[Data in this exercise]

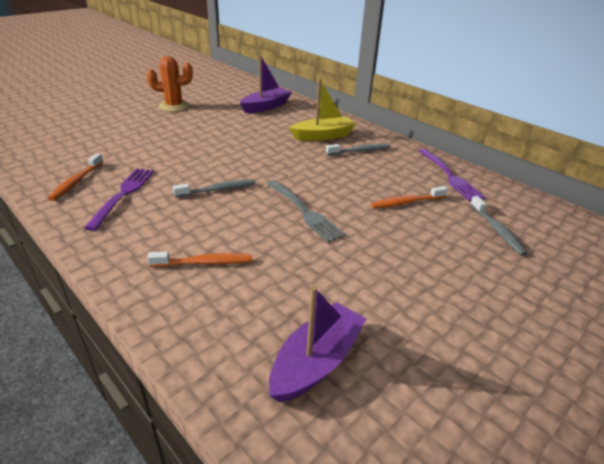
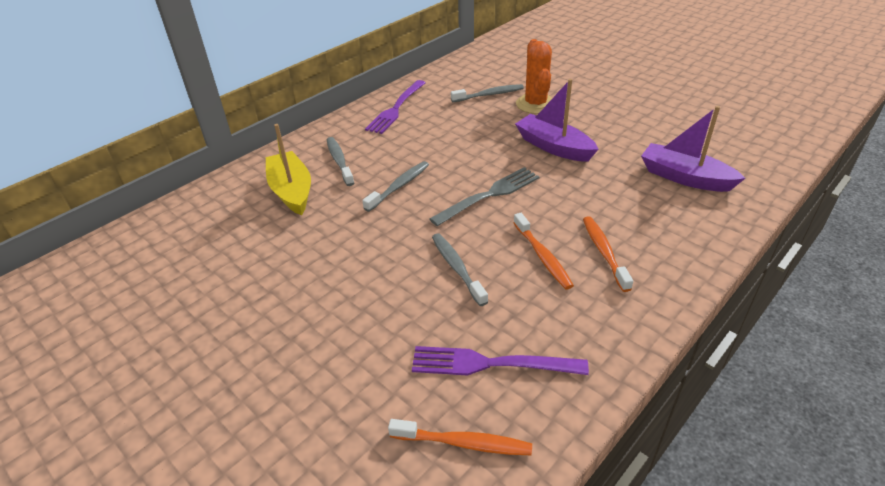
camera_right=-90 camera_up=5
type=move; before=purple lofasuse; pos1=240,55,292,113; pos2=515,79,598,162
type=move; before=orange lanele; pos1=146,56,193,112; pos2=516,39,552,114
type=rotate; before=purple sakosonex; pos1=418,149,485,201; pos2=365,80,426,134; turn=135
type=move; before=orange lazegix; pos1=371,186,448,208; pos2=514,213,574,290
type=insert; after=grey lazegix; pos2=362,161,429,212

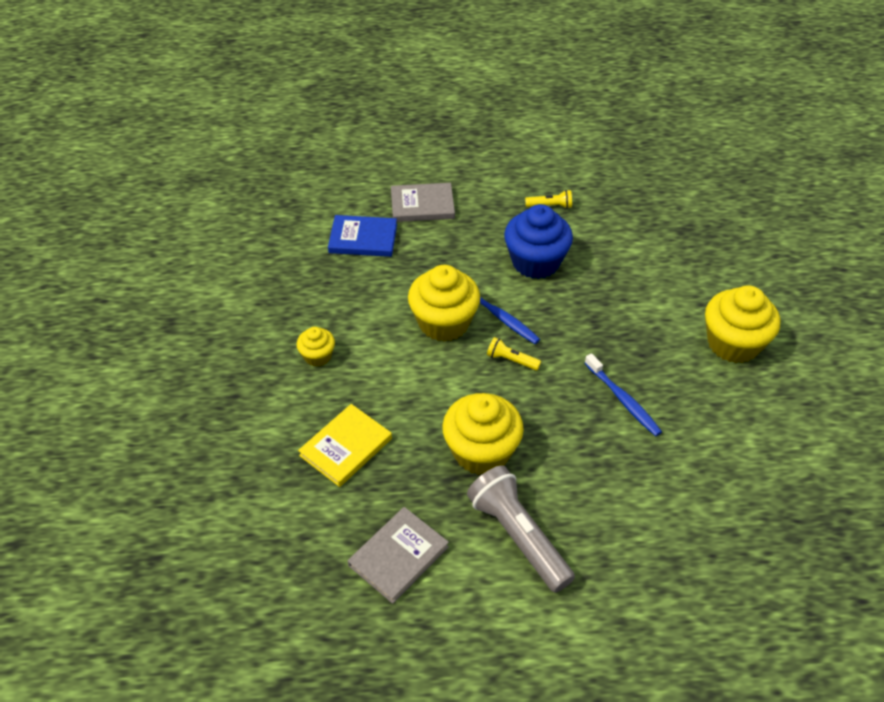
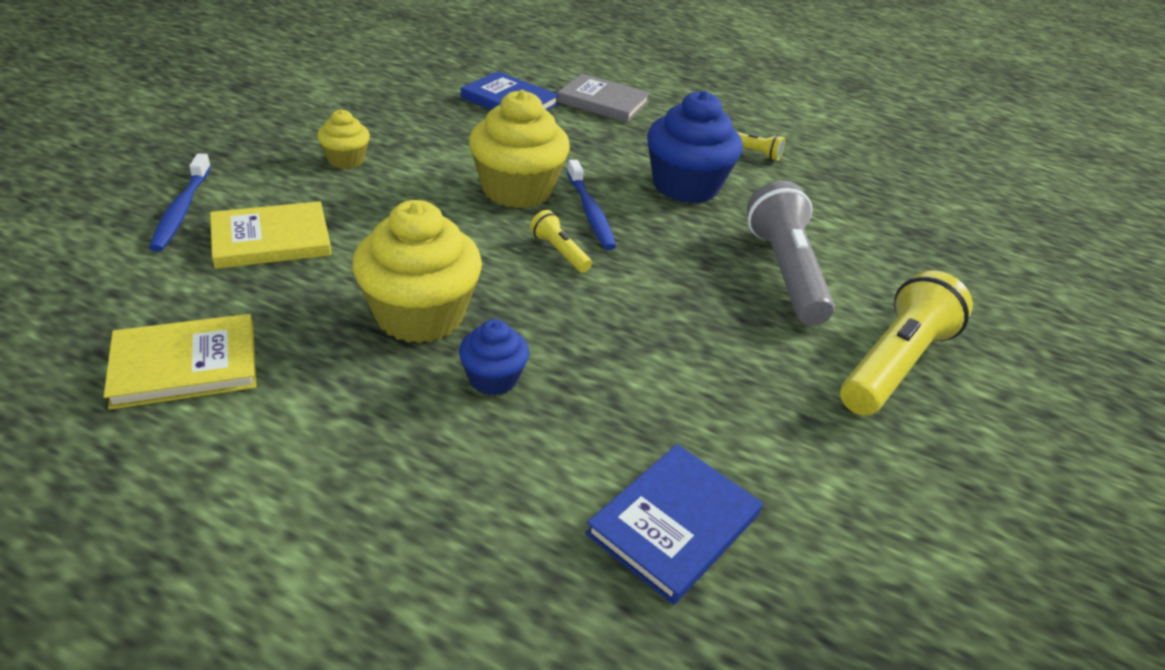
camera_right=25 camera_up=-10
type=replace; before=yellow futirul; after=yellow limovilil; pos1=705,285,780,363; pos2=840,270,973,416
type=move; before=blue lazegix; pos1=585,353,662,436; pos2=149,153,211,252
type=move; before=grey limovilil; pos1=467,465,575,593; pos2=747,181,835,326
type=recolor; before=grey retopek; after=yellow retopek; pos1=348,507,449,604; pos2=103,314,257,410
type=insert; after=blue futirul; pos2=459,319,529,395
type=insert; after=blue retopek; pos2=585,444,763,605

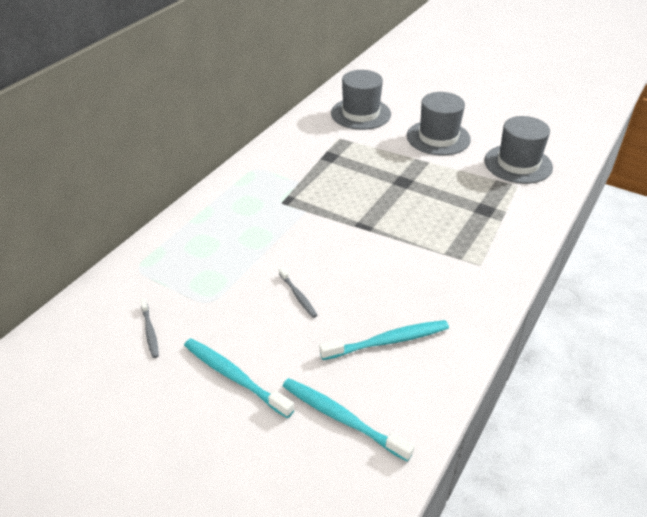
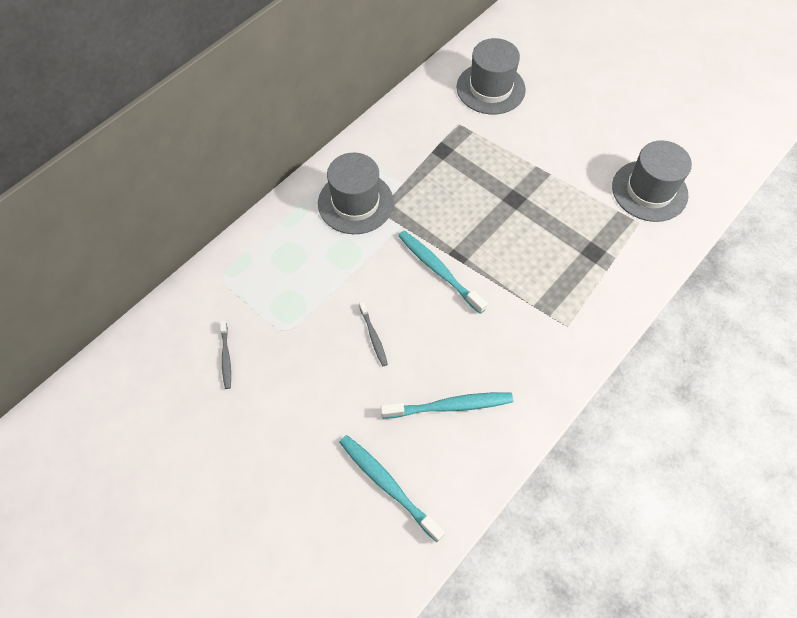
camera_right=10 camera_up=20
type=move; before=grey gurekax; pos1=407,92,471,155; pos2=318,153,394,234
type=move; before=turquoise lazegix; pos1=184,338,294,418; pos2=398,230,488,314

[/Data in this exercise]

Lines in the listing above that contain the word "lazegix" must be copied; leave out the rest.

type=move; before=orange lazegix; pos1=371,186,448,208; pos2=514,213,574,290
type=insert; after=grey lazegix; pos2=362,161,429,212
type=move; before=blue lazegix; pos1=585,353,662,436; pos2=149,153,211,252
type=move; before=turquoise lazegix; pos1=184,338,294,418; pos2=398,230,488,314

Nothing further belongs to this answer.